Start of THE RECORDS
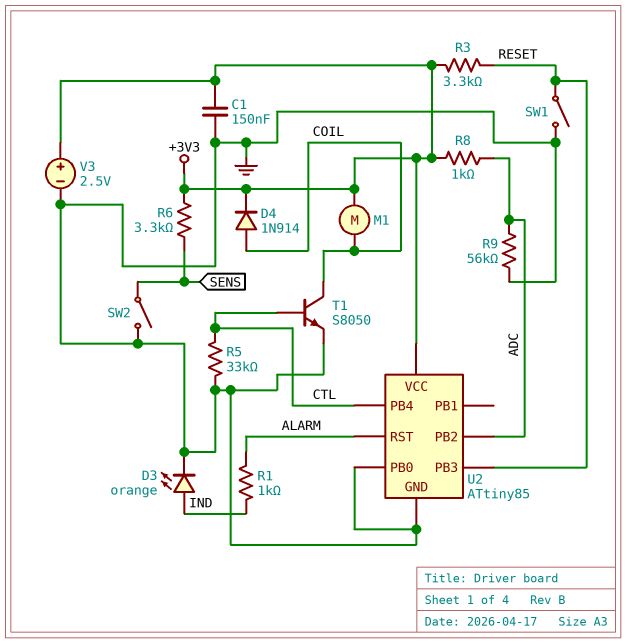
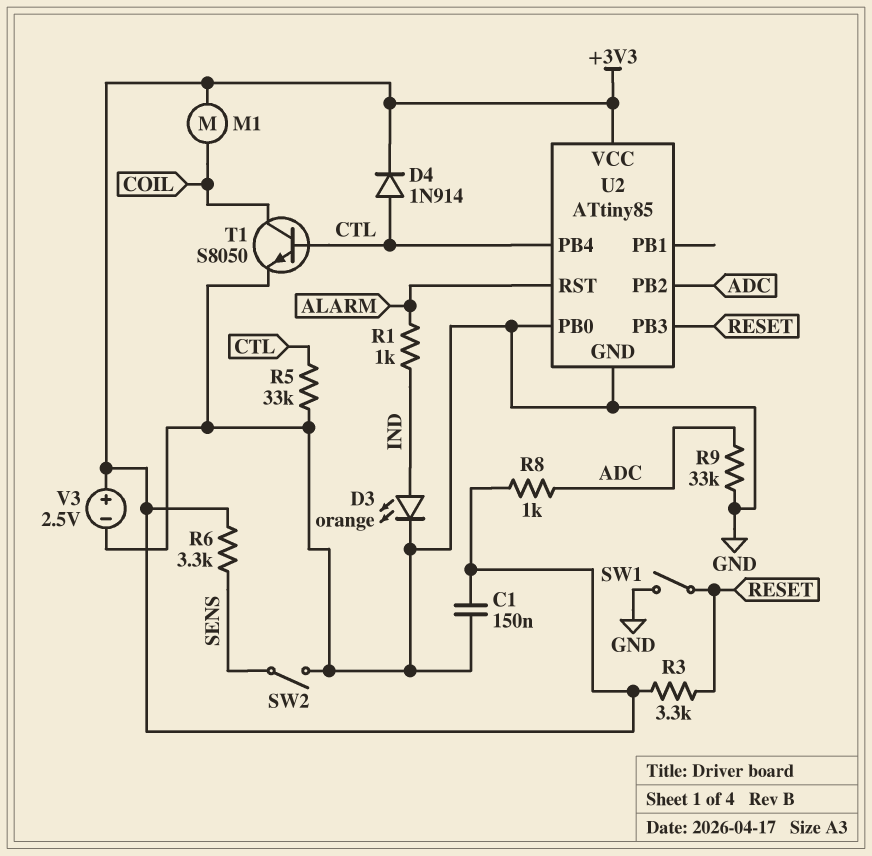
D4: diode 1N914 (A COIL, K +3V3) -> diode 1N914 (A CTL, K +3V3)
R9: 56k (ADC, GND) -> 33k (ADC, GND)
End of THE RECORDS
Start of THE RECORDS
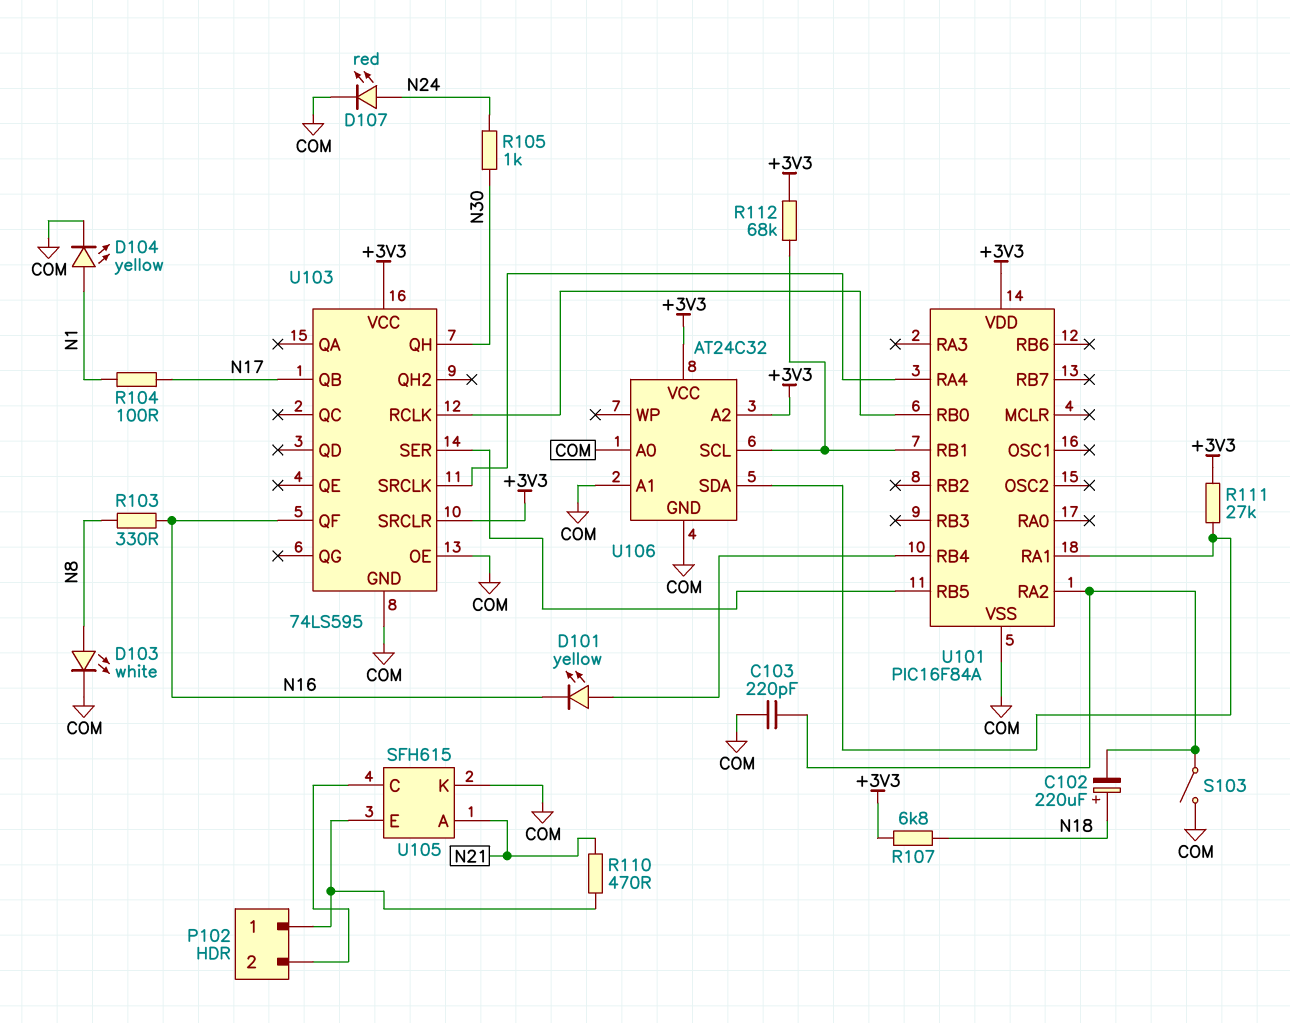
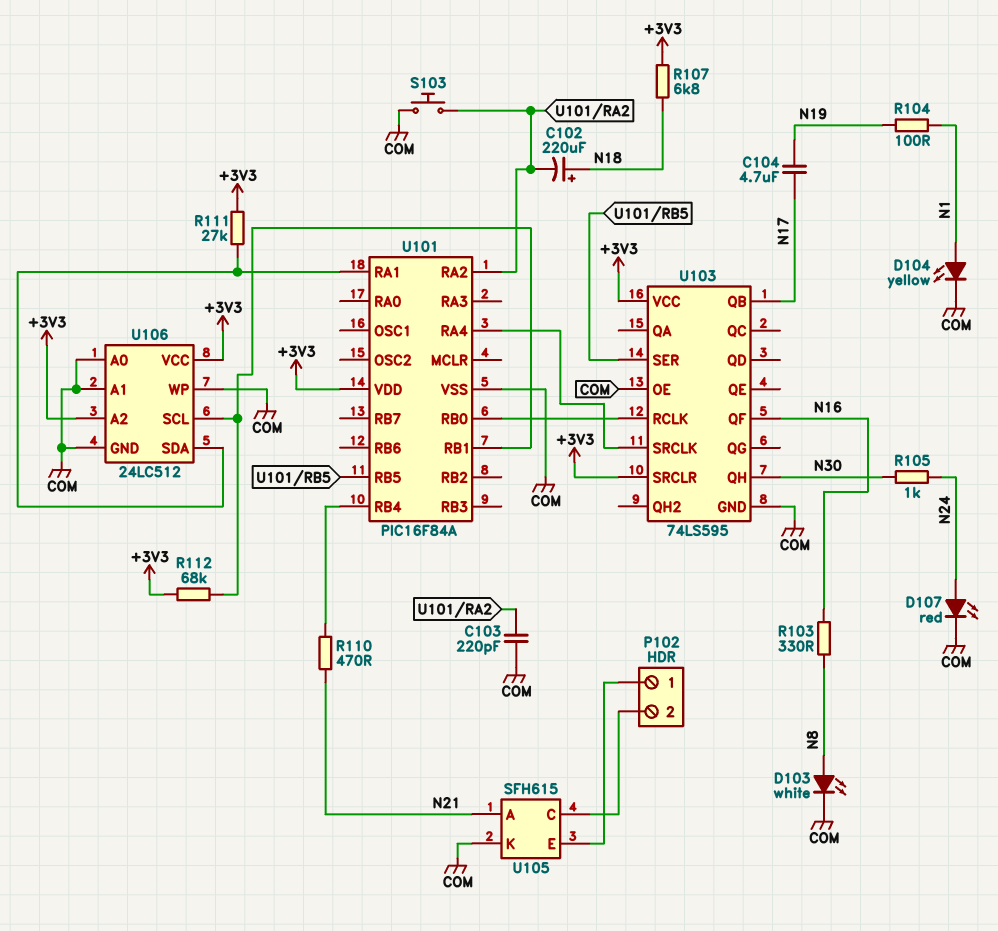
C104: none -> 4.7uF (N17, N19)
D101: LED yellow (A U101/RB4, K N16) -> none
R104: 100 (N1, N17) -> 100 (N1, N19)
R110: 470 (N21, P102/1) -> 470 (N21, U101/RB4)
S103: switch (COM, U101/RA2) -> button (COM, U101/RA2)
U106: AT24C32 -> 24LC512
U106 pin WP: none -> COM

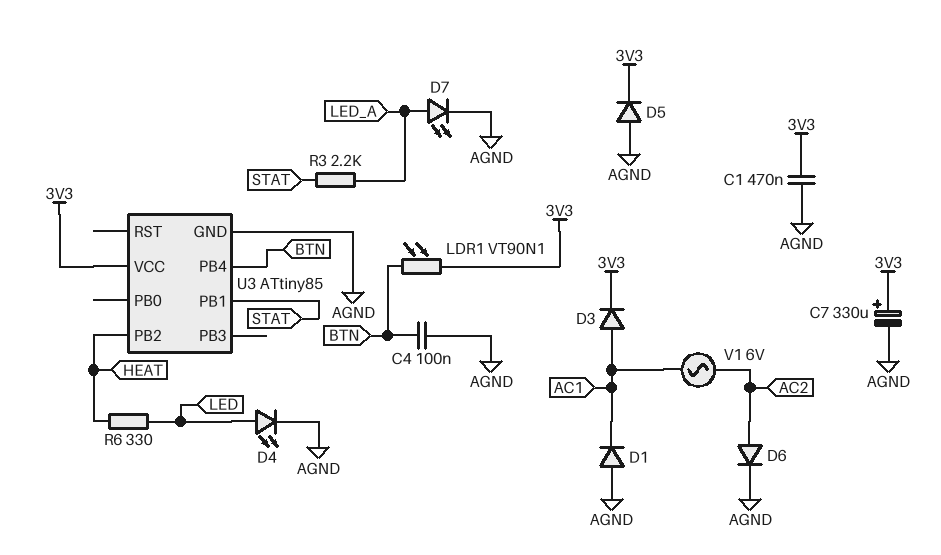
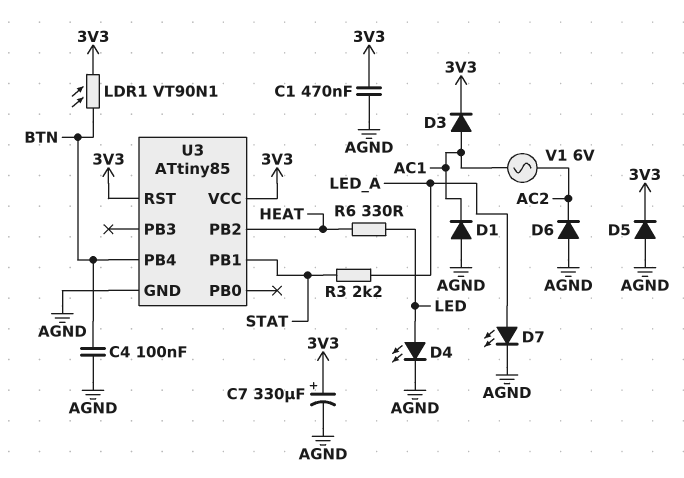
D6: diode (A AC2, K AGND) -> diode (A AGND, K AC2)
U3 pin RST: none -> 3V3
End of THE RECORDS
* **YOUR ASSIGNMENT**
Check every line in the material above for the string "none", then give only the number of lines that have it.

* **ANSWER BOX**
4